Directions »
The output is the lines below from the one with "camera: 75 degrees right, 10 degrees down" through the one with "brown soap dispenser [294,370,331,417]", both included, printed exactly and with no other line.

Working data »
= = = = =

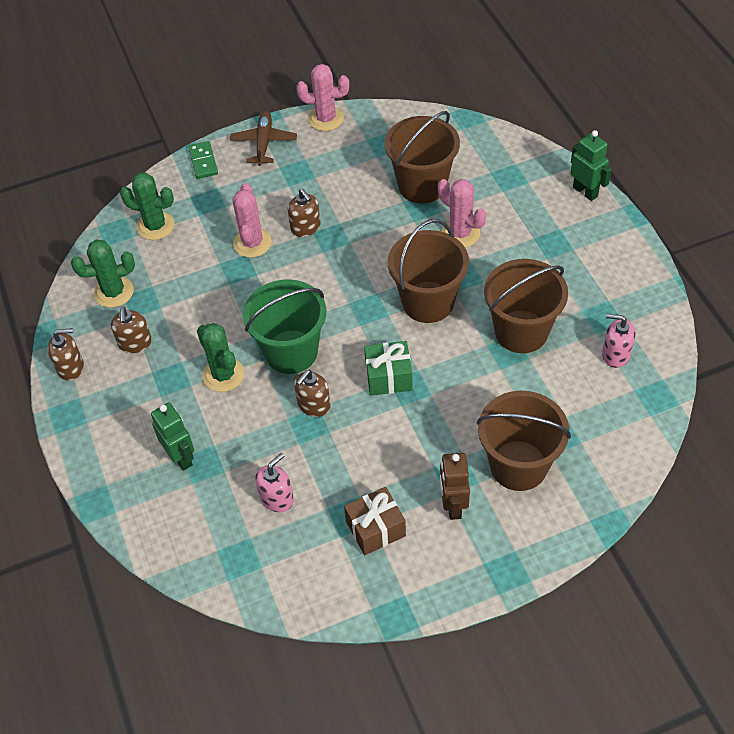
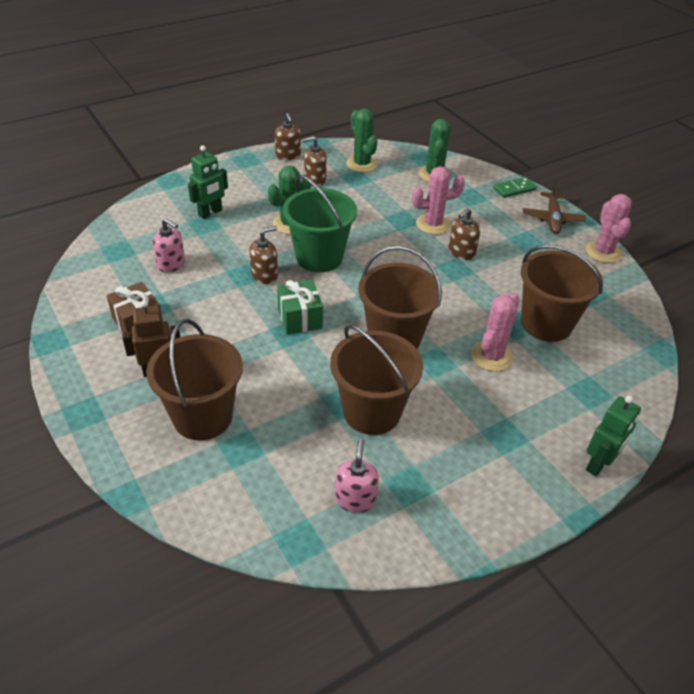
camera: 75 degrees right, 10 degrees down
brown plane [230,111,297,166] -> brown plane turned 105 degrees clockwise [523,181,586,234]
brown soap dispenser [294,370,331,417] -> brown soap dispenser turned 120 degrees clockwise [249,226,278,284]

= = = = =

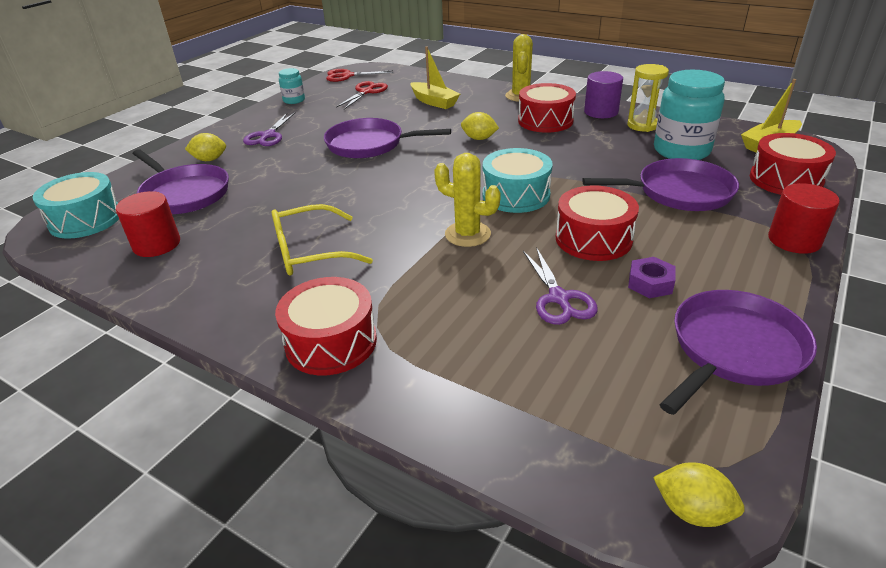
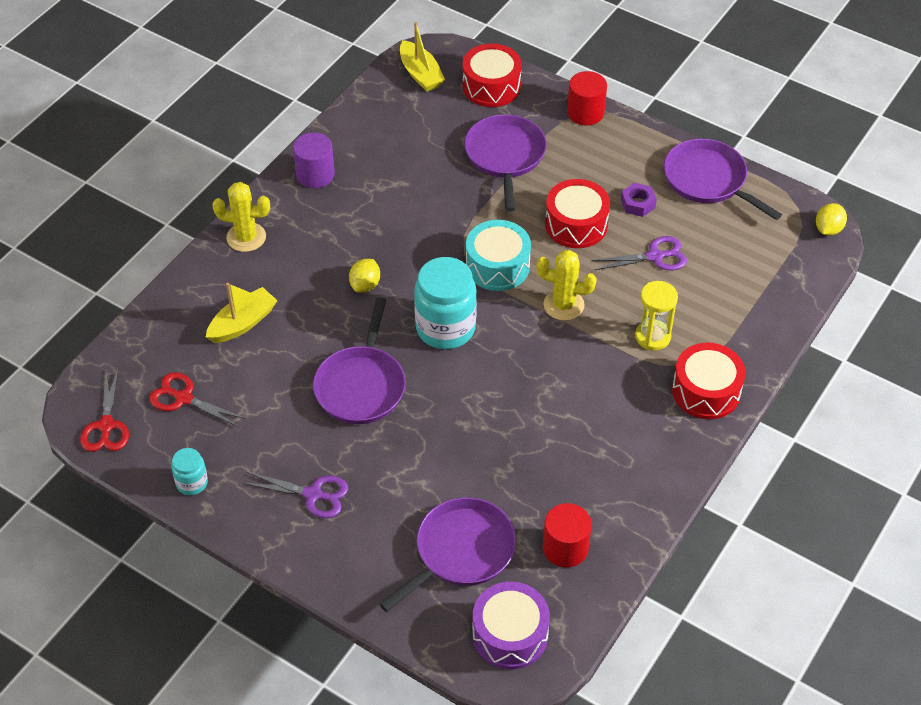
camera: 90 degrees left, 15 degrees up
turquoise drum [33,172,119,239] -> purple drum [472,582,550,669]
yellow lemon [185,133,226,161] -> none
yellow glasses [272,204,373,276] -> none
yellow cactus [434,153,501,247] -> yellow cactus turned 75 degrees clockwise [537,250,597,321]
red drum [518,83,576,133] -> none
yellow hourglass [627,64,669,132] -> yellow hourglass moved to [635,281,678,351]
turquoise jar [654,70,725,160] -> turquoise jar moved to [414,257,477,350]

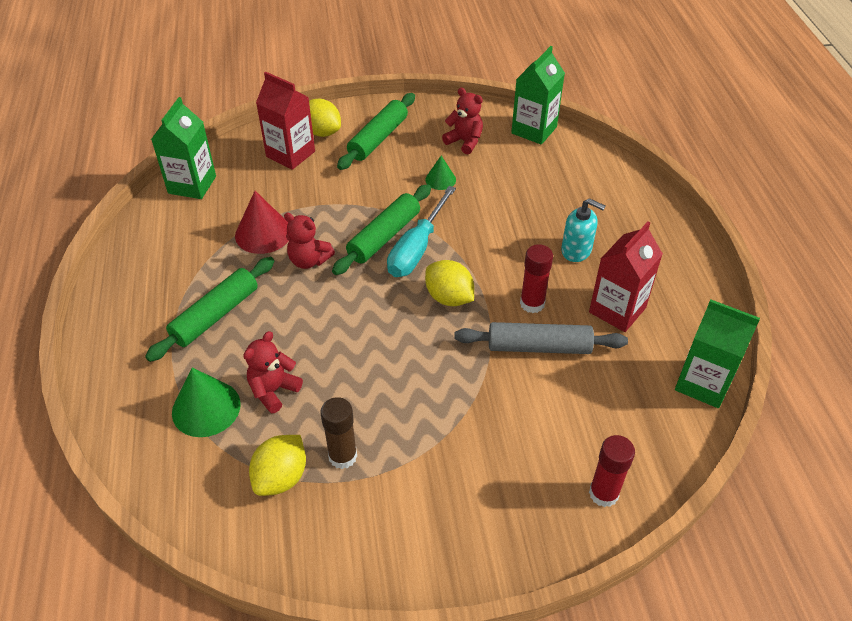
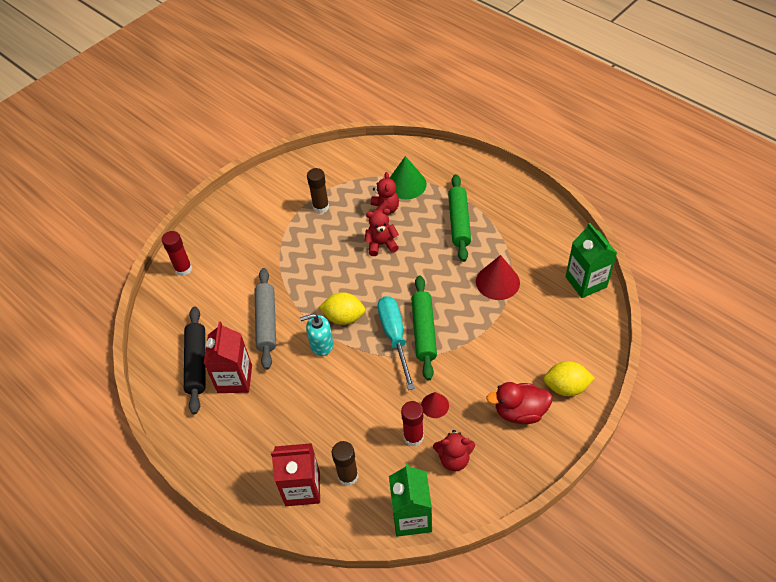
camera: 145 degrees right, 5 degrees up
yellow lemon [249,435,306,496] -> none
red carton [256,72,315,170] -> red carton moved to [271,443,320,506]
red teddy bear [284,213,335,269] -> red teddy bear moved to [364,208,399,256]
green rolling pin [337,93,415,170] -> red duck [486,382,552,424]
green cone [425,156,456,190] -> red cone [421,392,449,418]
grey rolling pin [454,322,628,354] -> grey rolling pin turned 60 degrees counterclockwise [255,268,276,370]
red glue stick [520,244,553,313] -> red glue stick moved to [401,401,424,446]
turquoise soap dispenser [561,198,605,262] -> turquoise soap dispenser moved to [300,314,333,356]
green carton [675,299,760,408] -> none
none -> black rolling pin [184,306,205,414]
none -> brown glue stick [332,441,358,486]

= = = = =

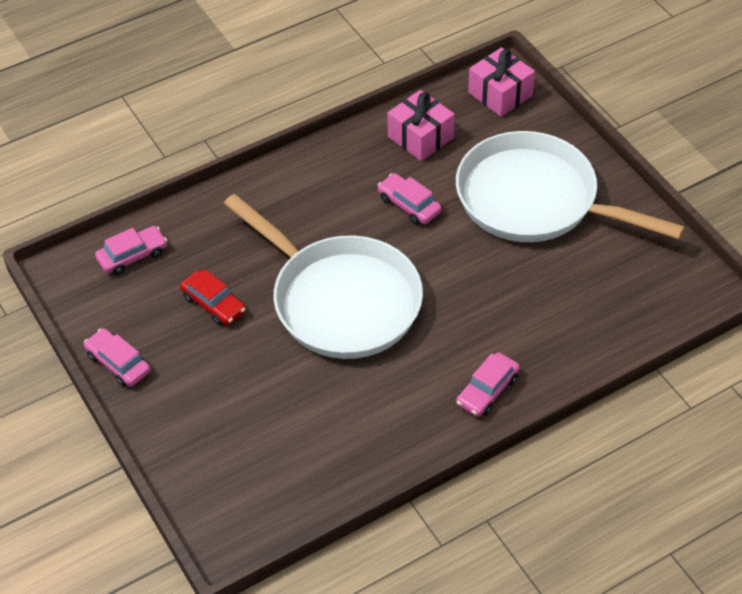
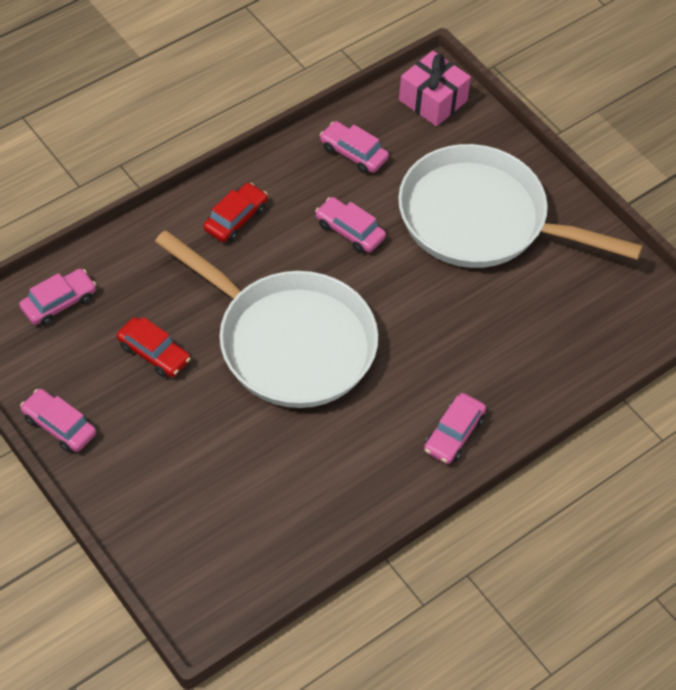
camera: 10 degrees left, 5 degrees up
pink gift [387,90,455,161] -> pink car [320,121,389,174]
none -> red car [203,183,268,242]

= = = = =

Task solution »
camera: 75 degrees right, 10 degrees down
brown plane [230,111,297,166] -> brown plane turned 105 degrees clockwise [523,181,586,234]
brown soap dispenser [294,370,331,417] -> brown soap dispenser turned 120 degrees clockwise [249,226,278,284]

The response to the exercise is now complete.